== Stored data ==

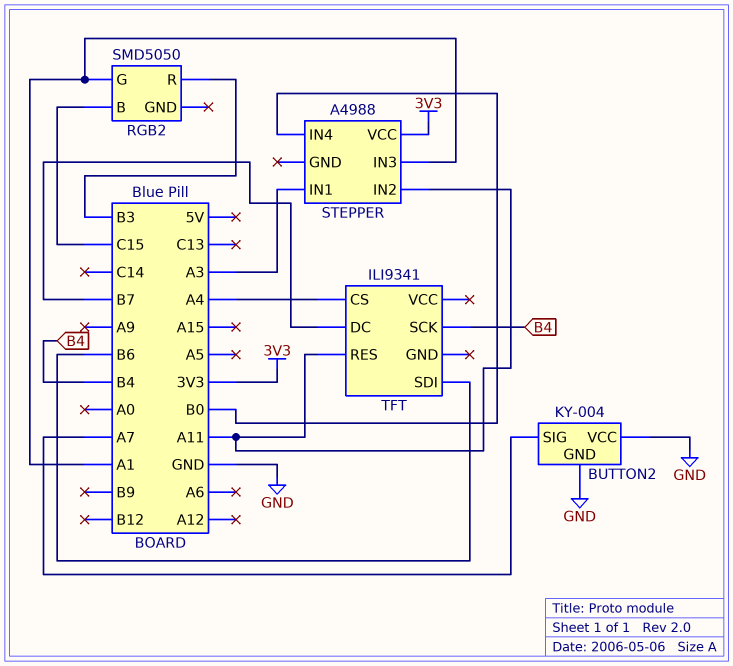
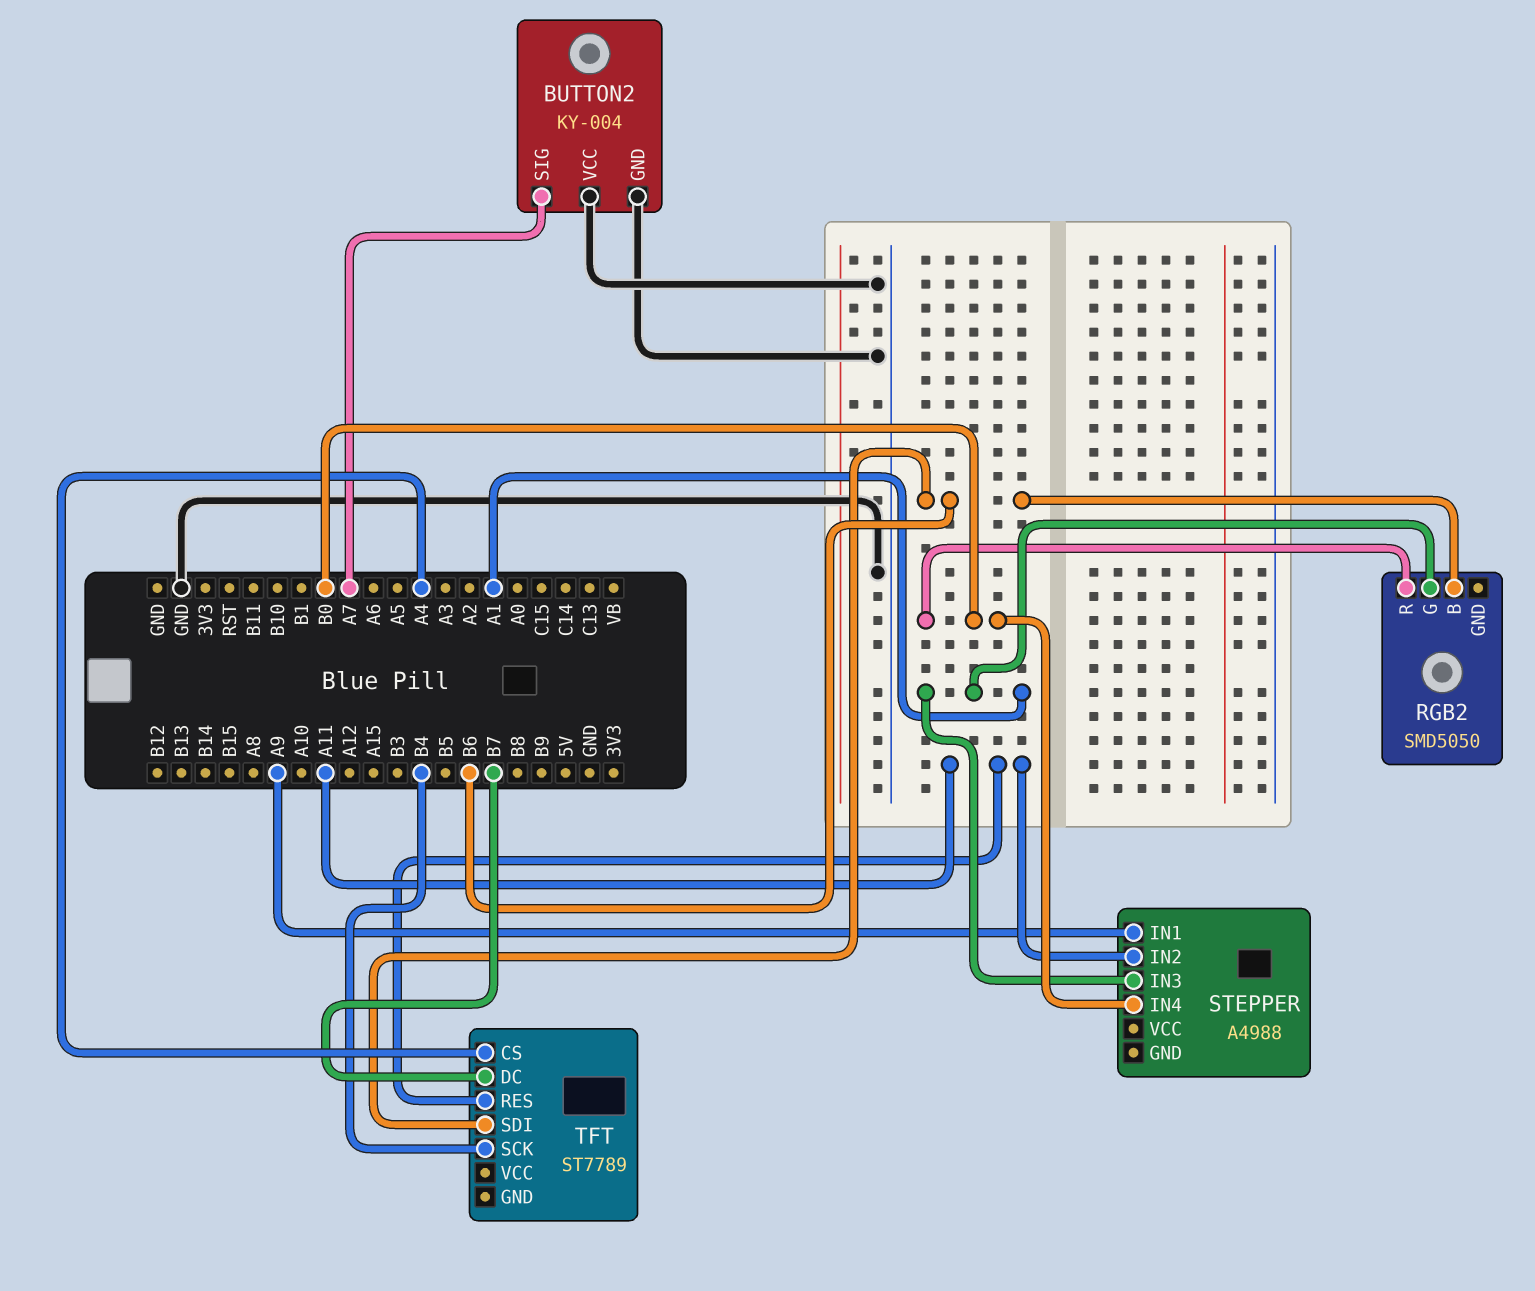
RGB2 pin B: C15 -> B6
RGB2 pin R: B3 -> B0
STEPPER pin IN1: A3 -> A9
STEPPER pin VCC: 3V3 -> none
TFT: ILI9341 -> ST7789

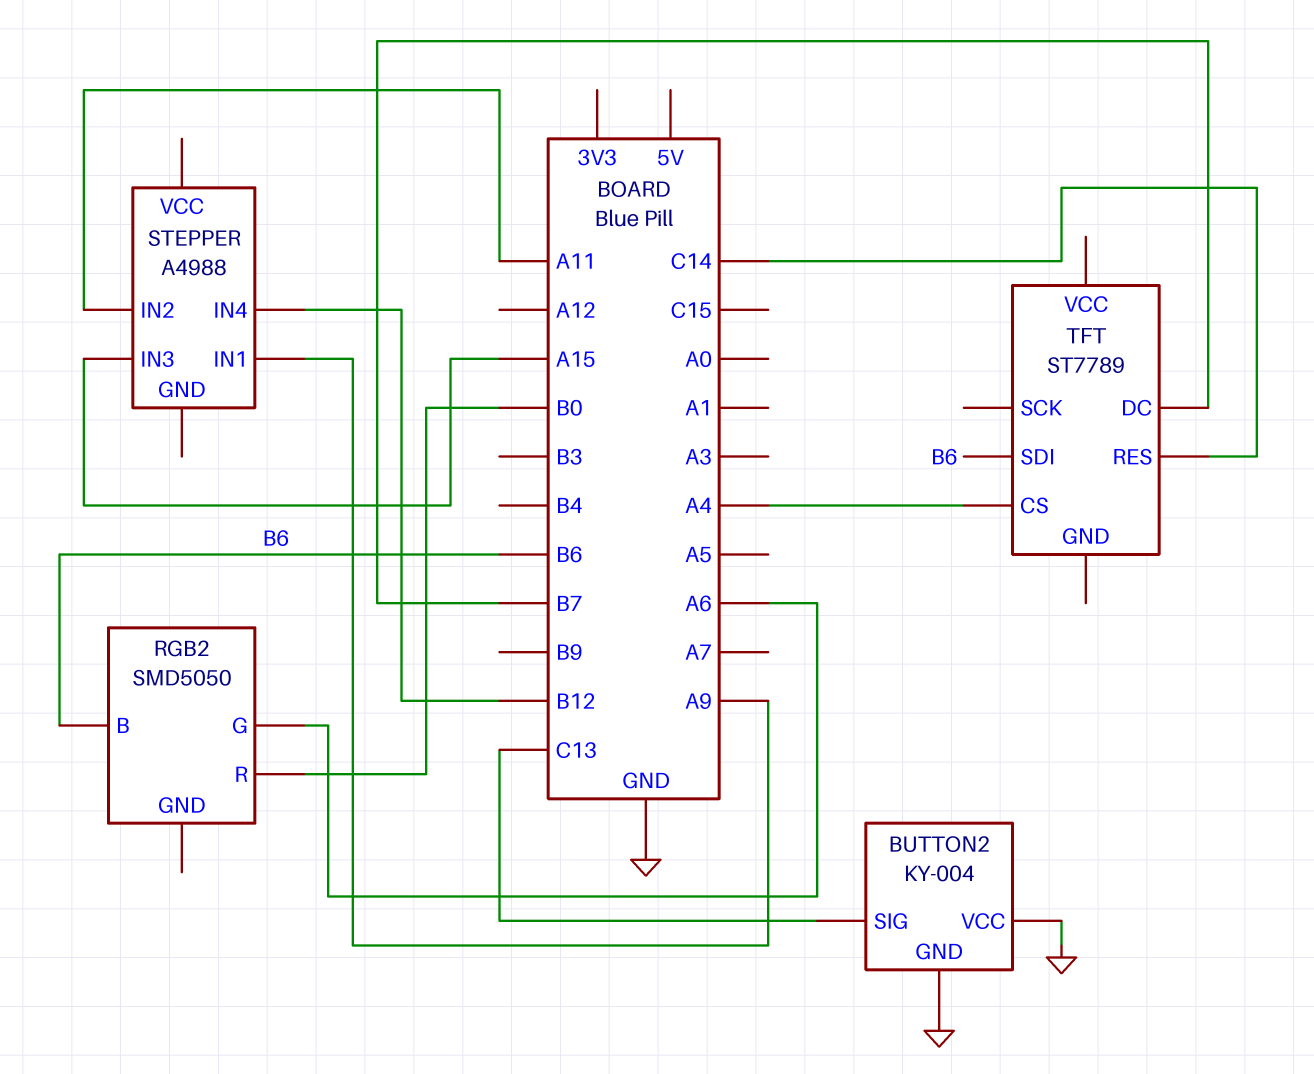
BUTTON2 pin SIG: A7 -> C13
RGB2 pin G: A1 -> A6
STEPPER pin IN3: A1 -> A15
STEPPER pin IN4: B0 -> B12
TFT pin RES: A11 -> C14
TFT pin SCK: B4 -> none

== Exercise details ==
The expected output is every record above, copied exactly, without pictures.

== Solution to the exercise ==
RGB2 pin B: C15 -> B6
RGB2 pin R: B3 -> B0
STEPPER pin IN1: A3 -> A9
STEPPER pin VCC: 3V3 -> none
TFT: ILI9341 -> ST7789

BUTTON2 pin SIG: A7 -> C13
RGB2 pin G: A1 -> A6
STEPPER pin IN3: A1 -> A15
STEPPER pin IN4: B0 -> B12
TFT pin RES: A11 -> C14
TFT pin SCK: B4 -> none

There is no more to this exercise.